* Task directions
Apart from the pictures, return every line of the listing exactly.

* Provided data
........

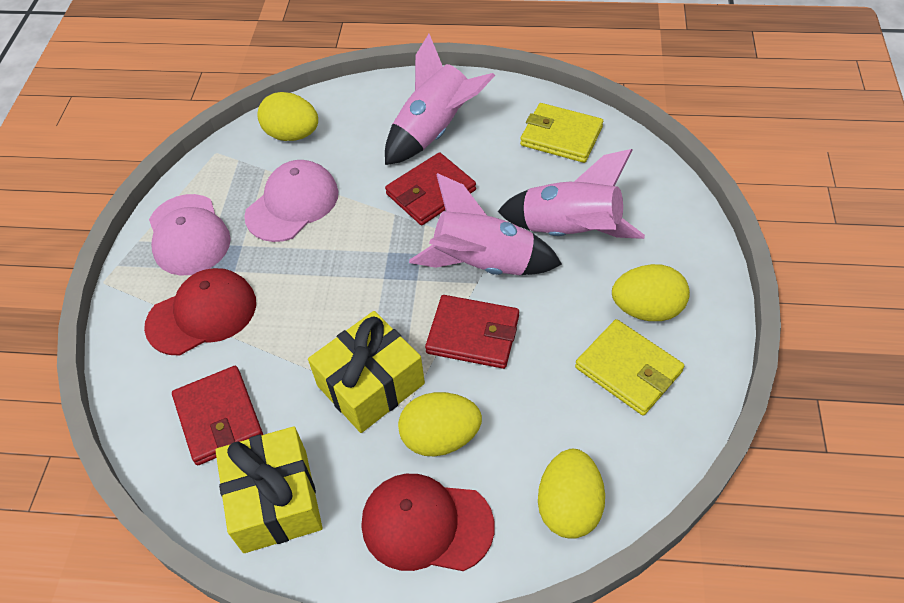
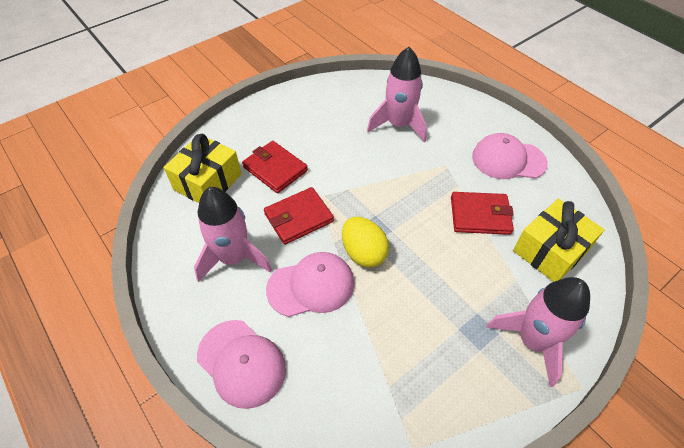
pink cap: 2 -> 3
red cap: 2 -> 0
yellow egg: 4 -> 1
yellow wallet: 2 -> 0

........

* Output for this task
pink cap: 2 -> 3
red cap: 2 -> 0
yellow egg: 4 -> 1
yellow wallet: 2 -> 0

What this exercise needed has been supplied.